Reproduce exactly the lines from the one containing "[370,367,430,418]" through the last line of the records below, both included. Leave out any pictures.

Extracted entries
-*-
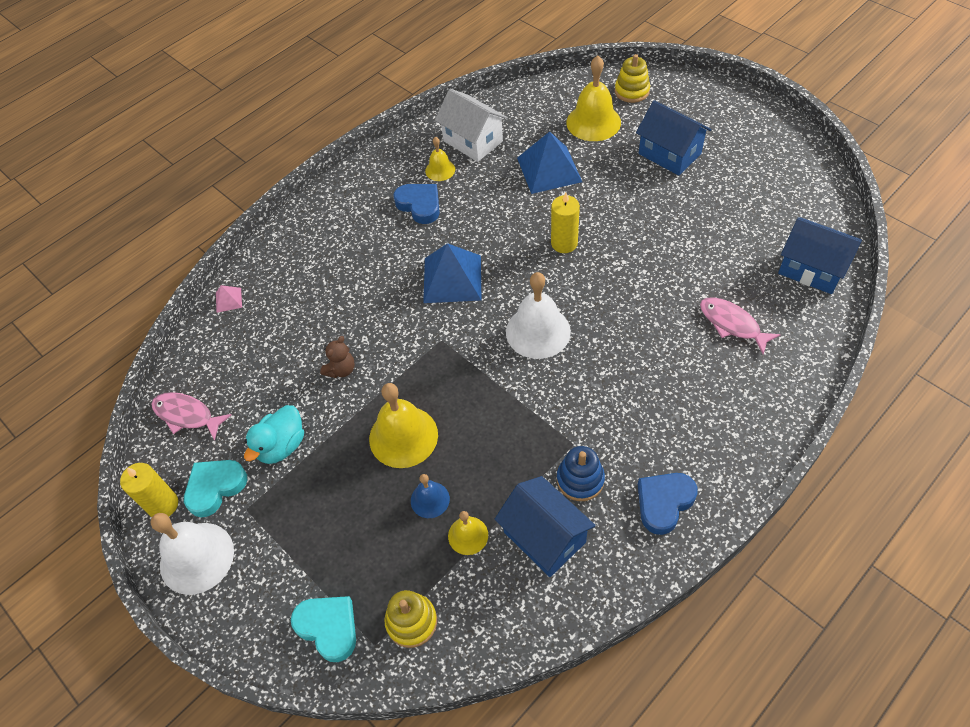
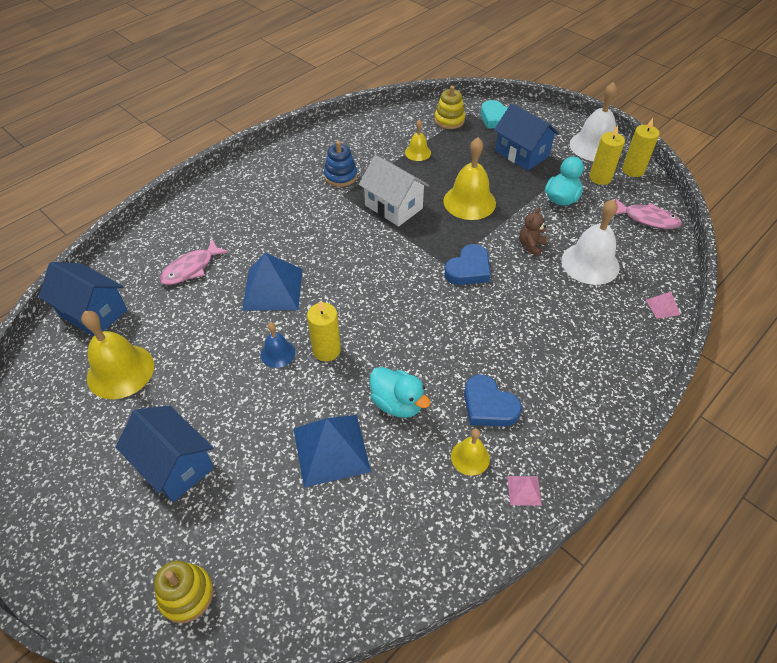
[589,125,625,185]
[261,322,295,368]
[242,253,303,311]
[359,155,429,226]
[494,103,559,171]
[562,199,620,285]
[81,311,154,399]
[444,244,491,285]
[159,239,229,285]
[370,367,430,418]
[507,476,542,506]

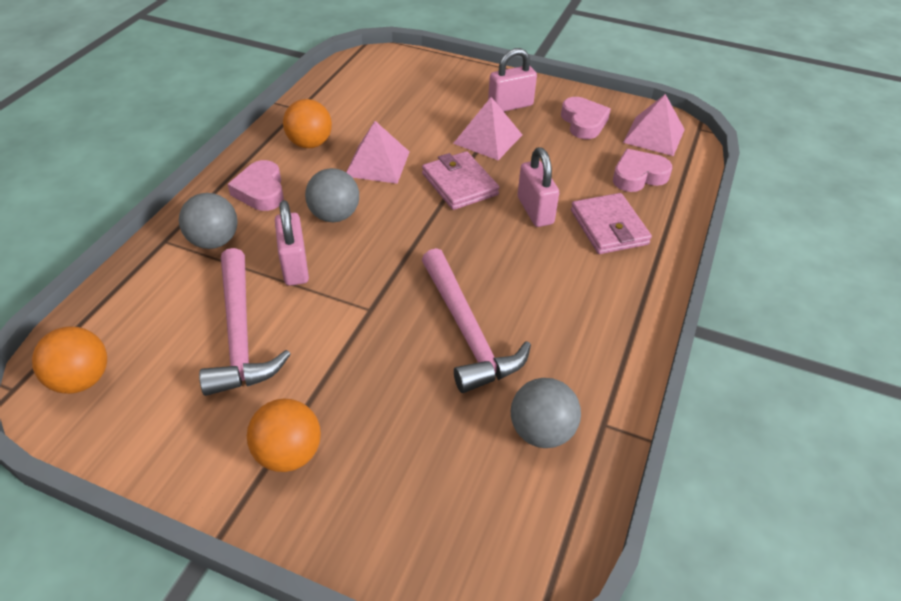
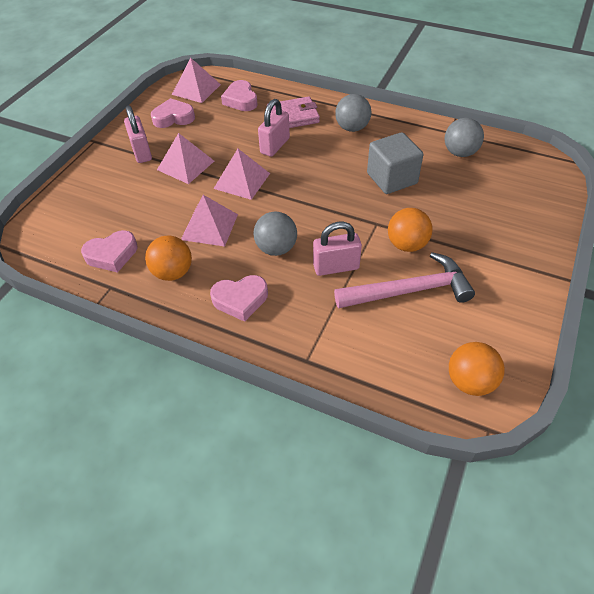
[335,94,372,132]
[388,208,433,252]
[213,149,270,200]
[367,132,423,194]
[258,99,290,157]
[81,230,137,273]

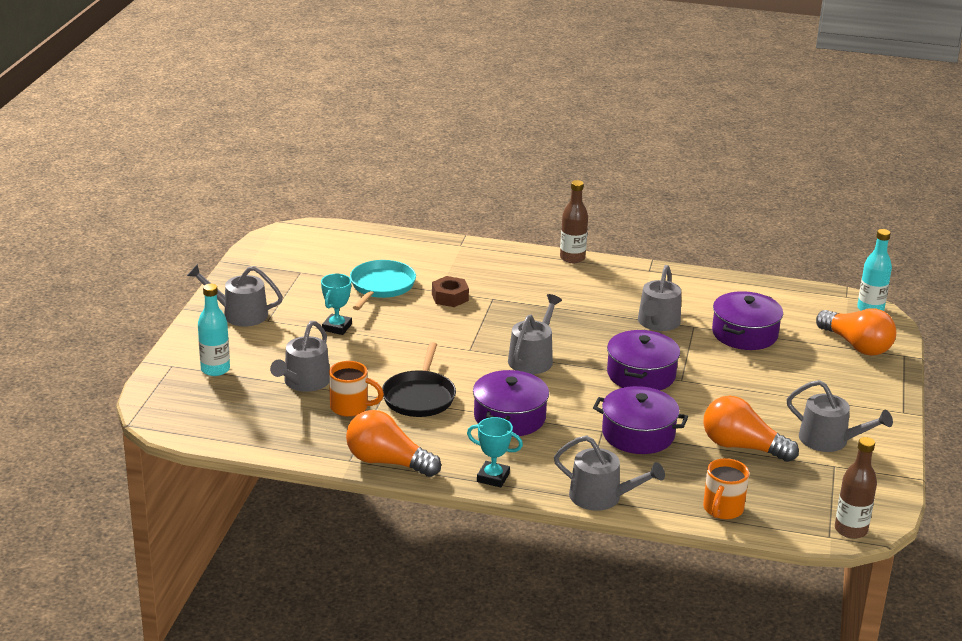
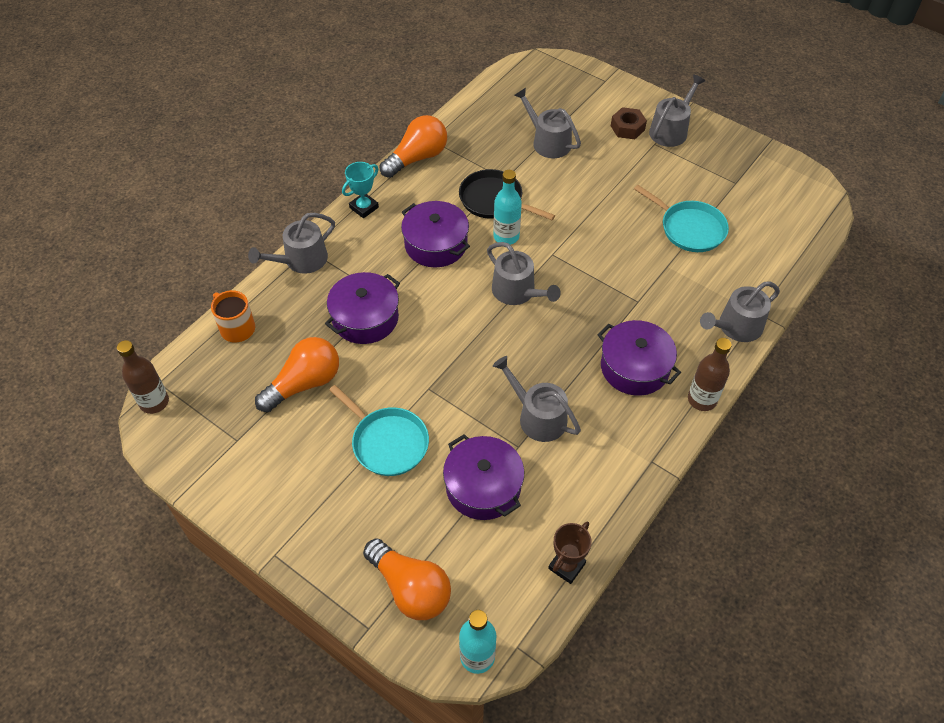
[493,170,522,245]
[321,274,352,335] (first image)
[329,361,384,417] (first image)
[611,107,647,139]
[597,320,681,396]
[700,281,780,342]
[363,538,451,620]
[329,385,429,476]
[548,521,592,584]

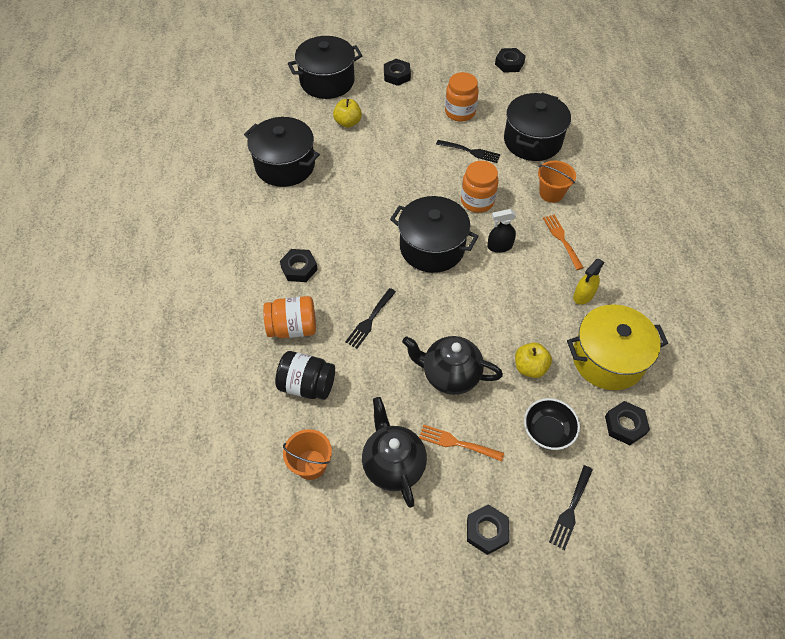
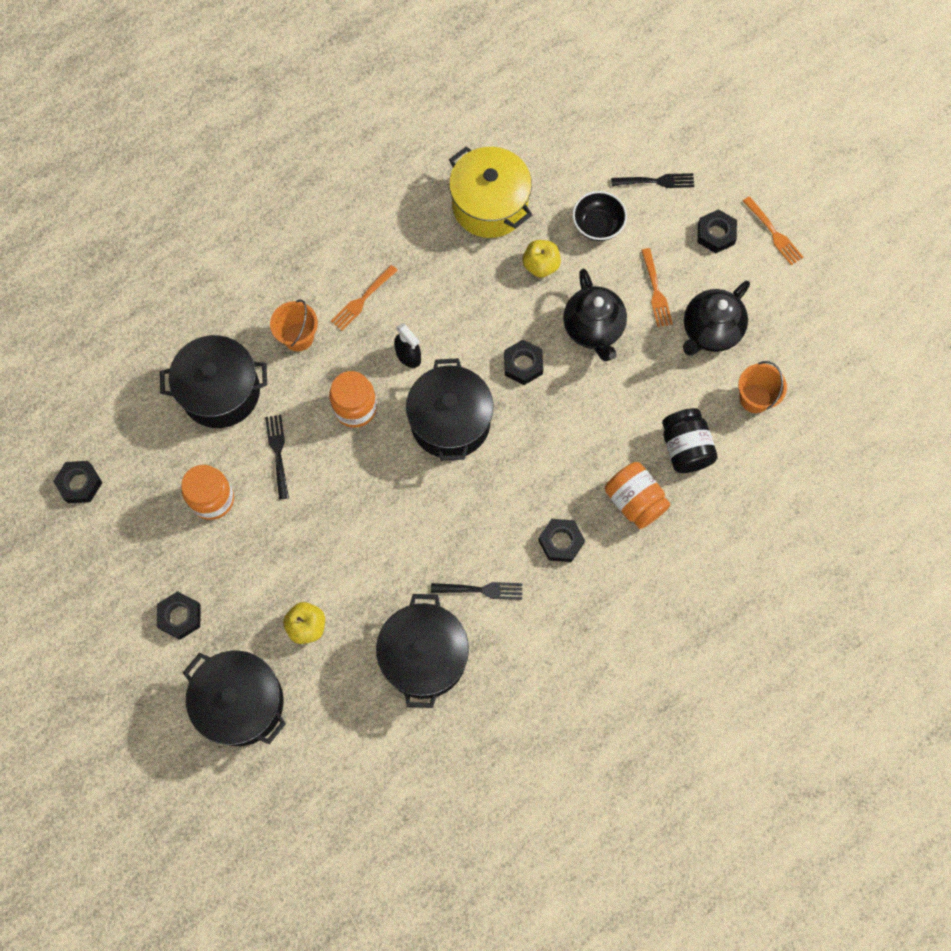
[431,582,523,600]
[573,259,605,305] (first image)
[504,340,543,385]
[743,196,803,265]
-*-
The answer
[370,367,430,418]
[507,476,542,506]

[335,94,372,132]
[388,208,433,252]
[213,149,270,200]
[367,132,423,194]
[258,99,290,157]
[81,230,137,273]

[493,170,522,245]
[321,274,352,335] (first image)
[329,361,384,417] (first image)
[611,107,647,139]
[597,320,681,396]
[700,281,780,342]
[363,538,451,620]
[329,385,429,476]
[548,521,592,584]

[431,582,523,600]
[573,259,605,305] (first image)
[504,340,543,385]
[743,196,803,265]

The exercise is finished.